====== DATA ======
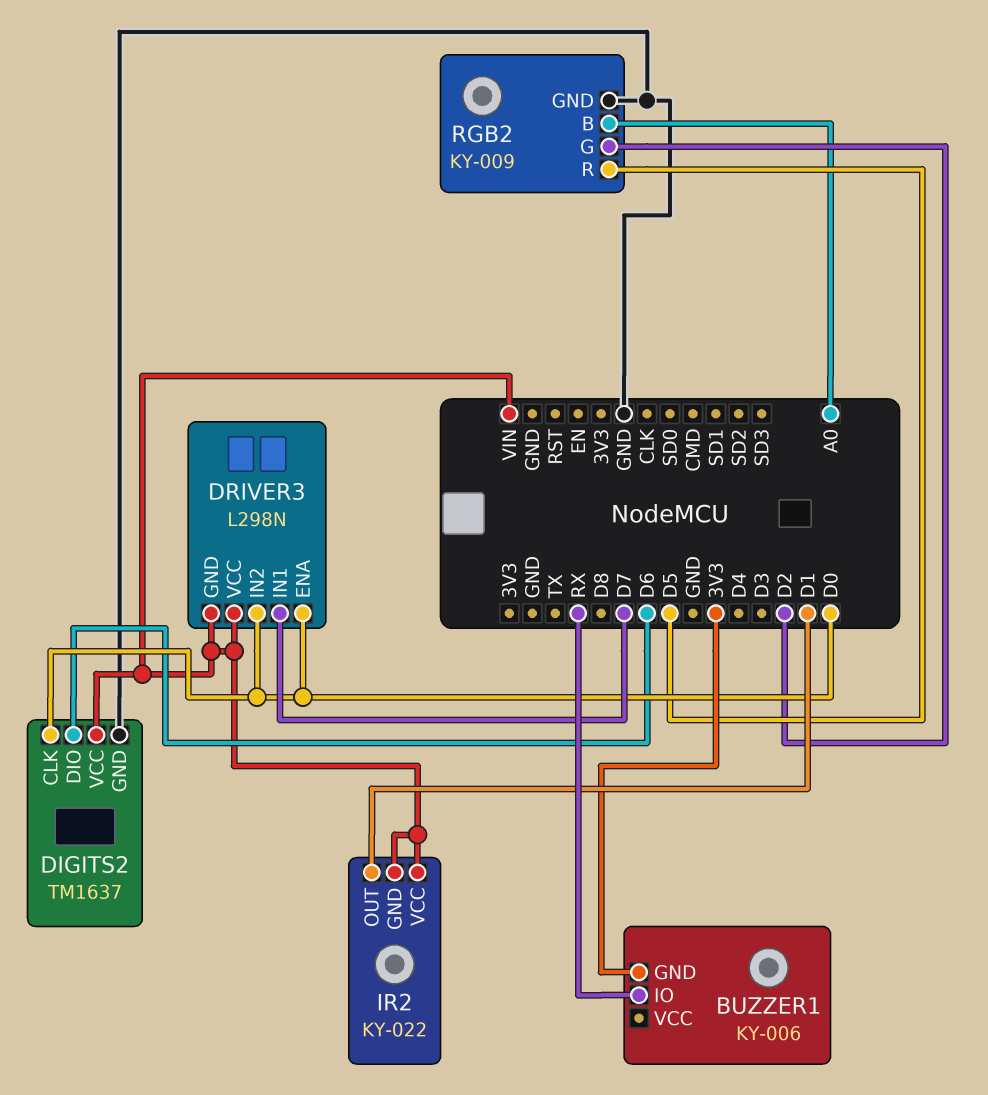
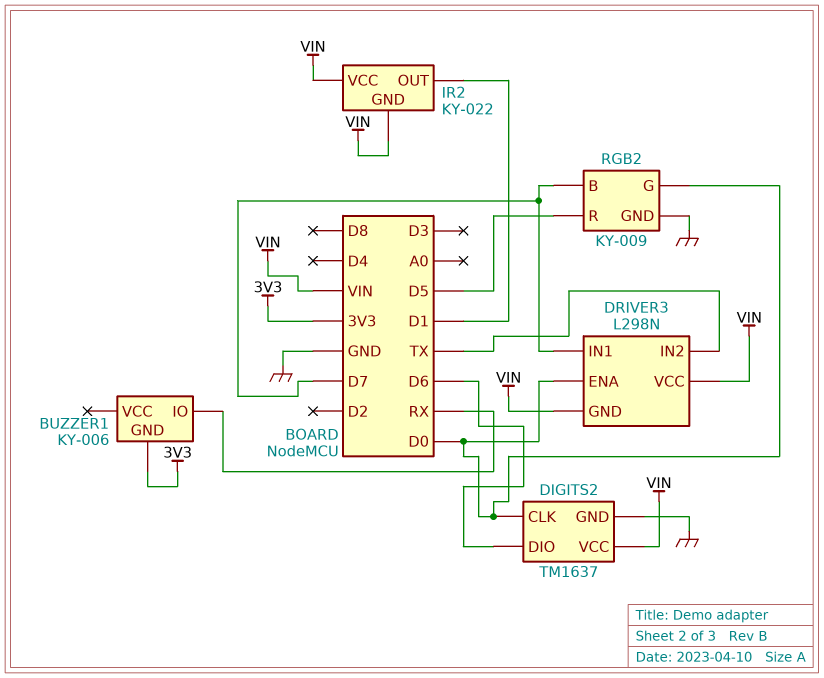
DRIVER3 pin IN2: D0 -> TX
RGB2 pin B: A0 -> D7
RGB2 pin G: D2 -> D0

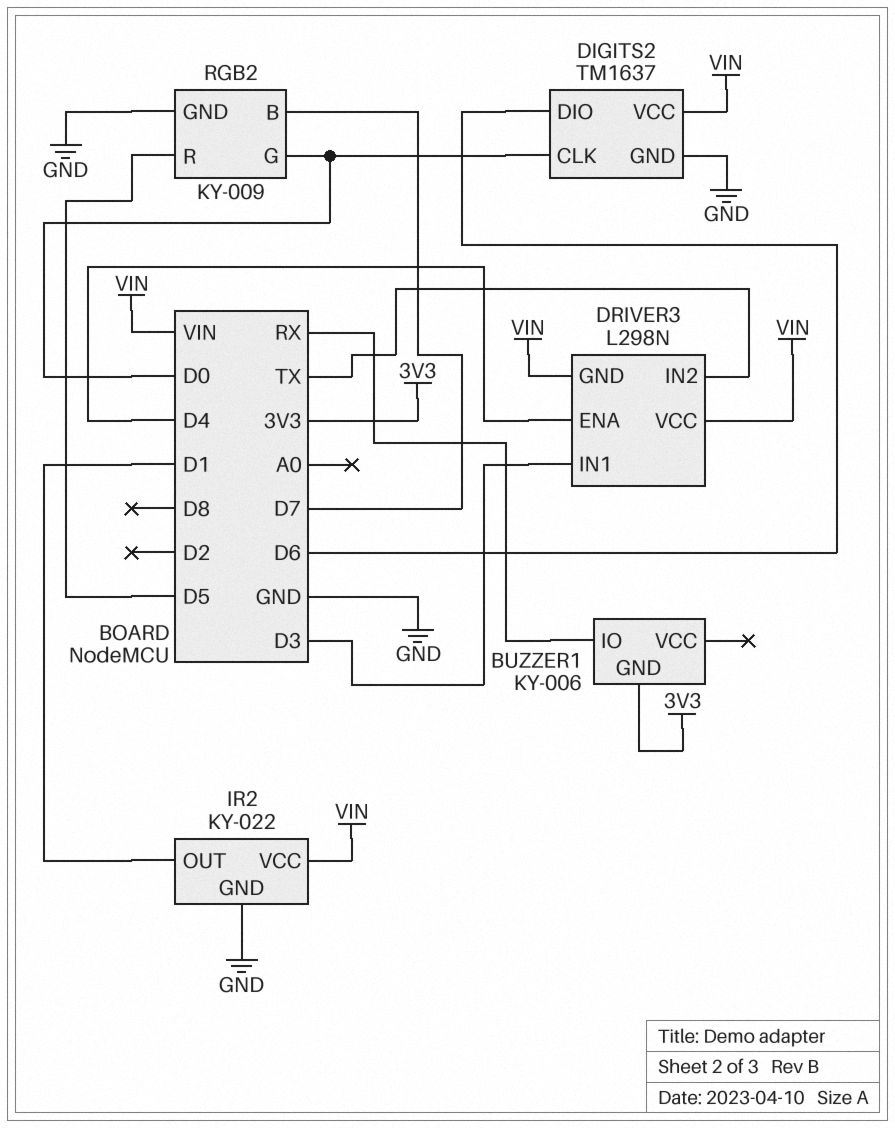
DRIVER3 pin ENA: D0 -> D4
DRIVER3 pin IN1: D7 -> D3
IR2 pin GND: VIN -> GND

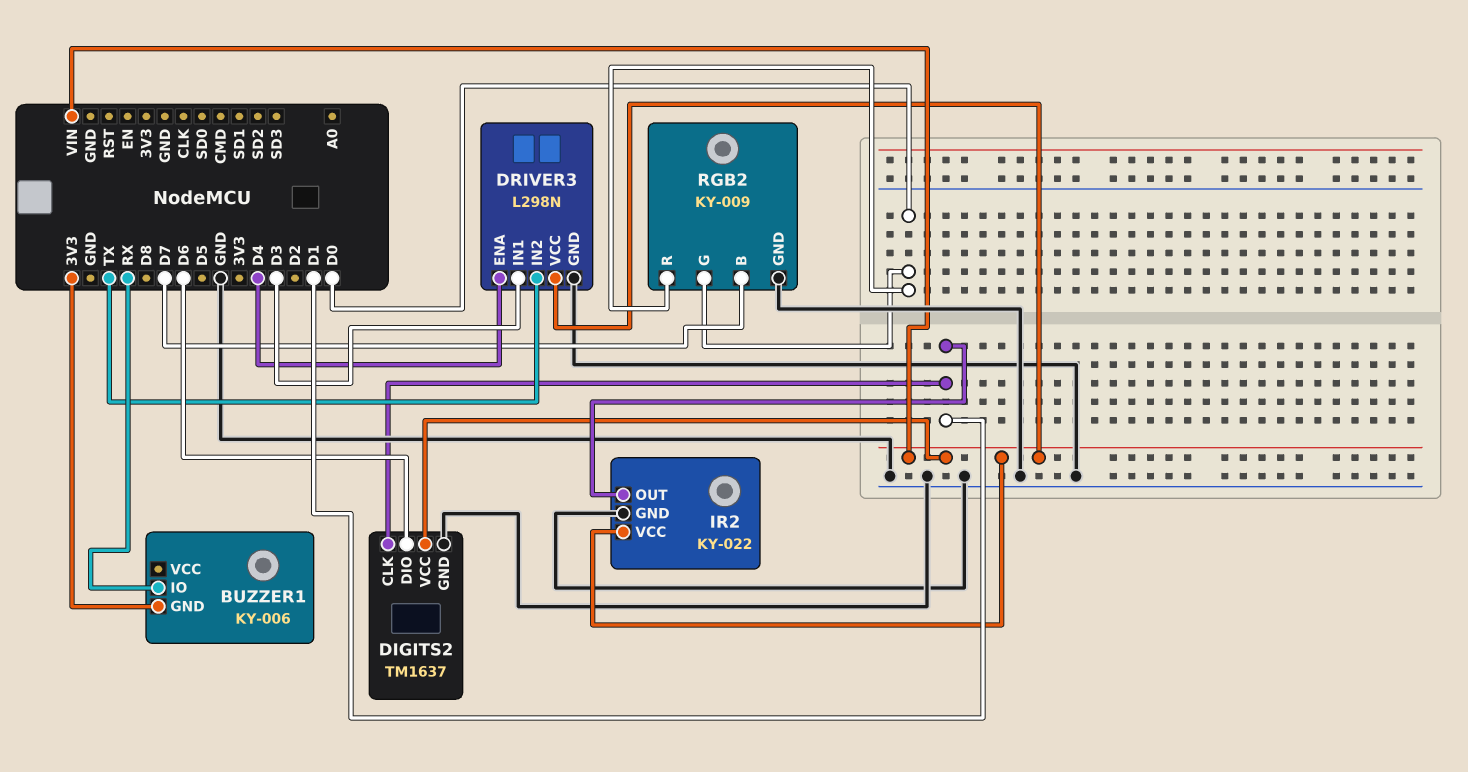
DIGITS2 pin CLK: D0 -> D1
DRIVER3 pin GND: VIN -> GND
RGB2 pin R: D5 -> D0

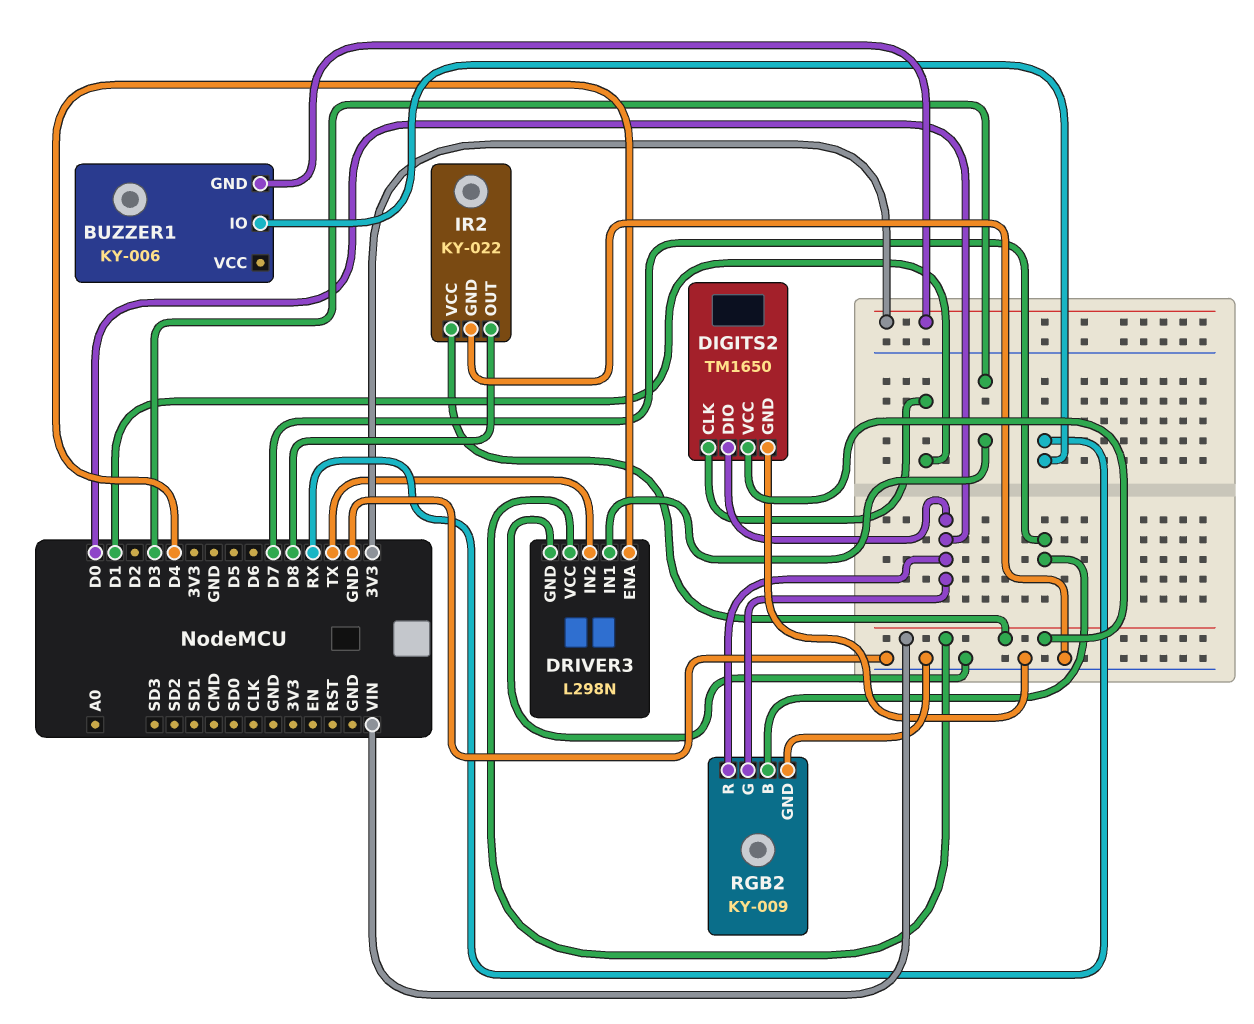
DIGITS2: TM1637 -> TM1650
DIGITS2 pin DIO: D6 -> D0
IR2 pin OUT: D1 -> D8

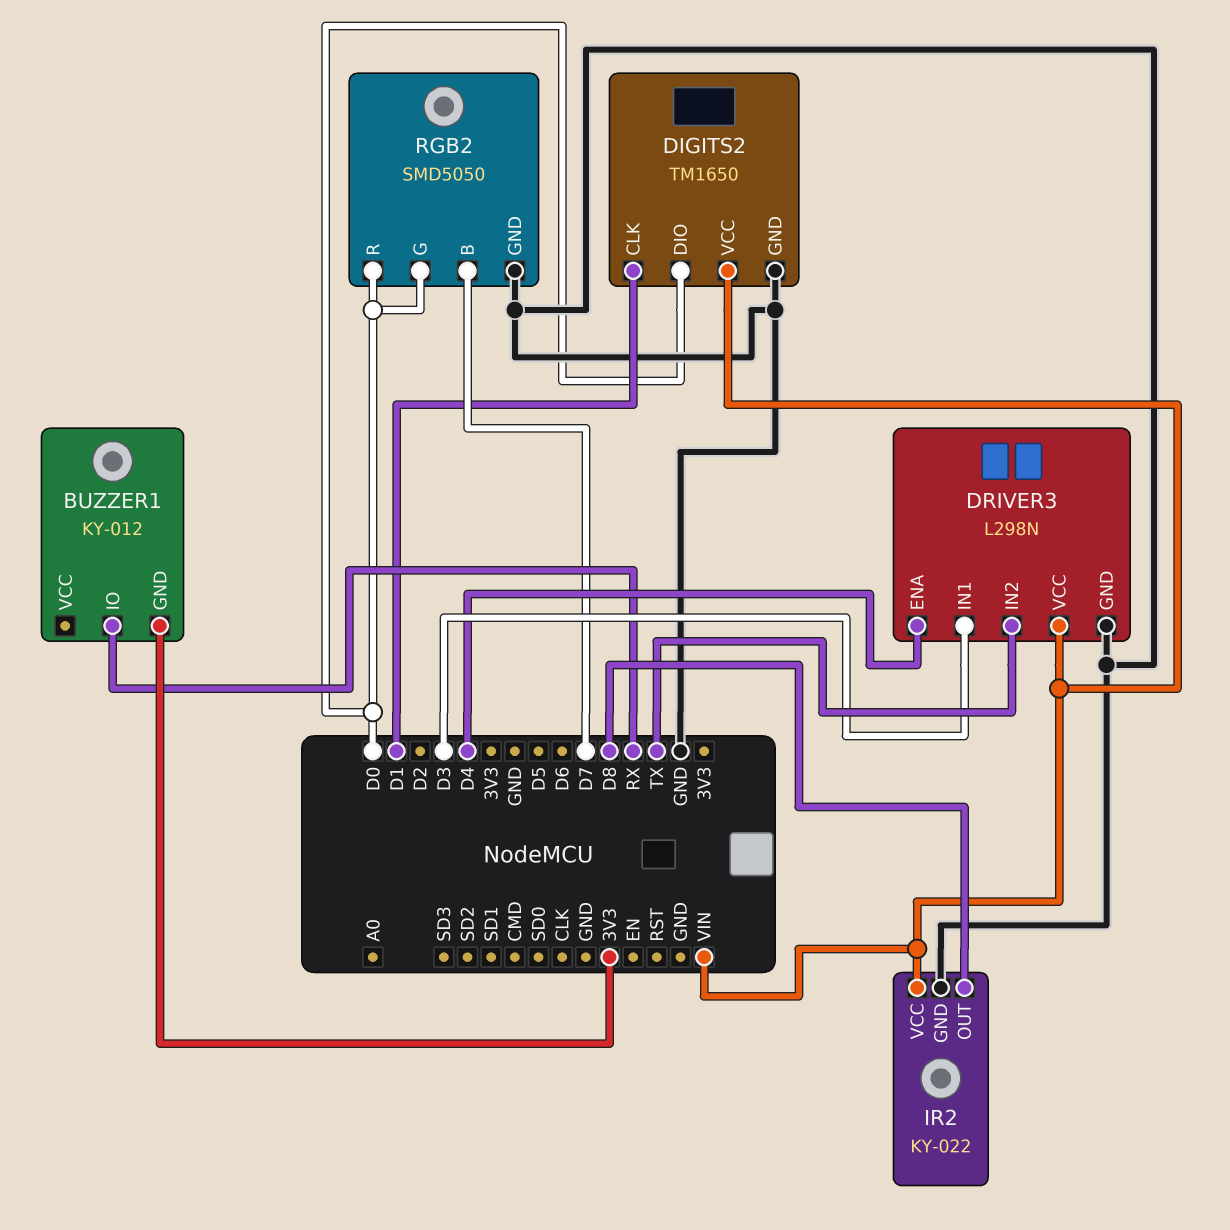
BUZZER1: KY-006 -> KY-012
RGB2: KY-009 -> SMD5050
======
The entries above should be reproduced exactly, without their pictures.

DRIVER3 pin IN2: D0 -> TX
RGB2 pin B: A0 -> D7
RGB2 pin G: D2 -> D0

DRIVER3 pin ENA: D0 -> D4
DRIVER3 pin IN1: D7 -> D3
IR2 pin GND: VIN -> GND

DIGITS2 pin CLK: D0 -> D1
DRIVER3 pin GND: VIN -> GND
RGB2 pin R: D5 -> D0

DIGITS2: TM1637 -> TM1650
DIGITS2 pin DIO: D6 -> D0
IR2 pin OUT: D1 -> D8

BUZZER1: KY-006 -> KY-012
RGB2: KY-009 -> SMD5050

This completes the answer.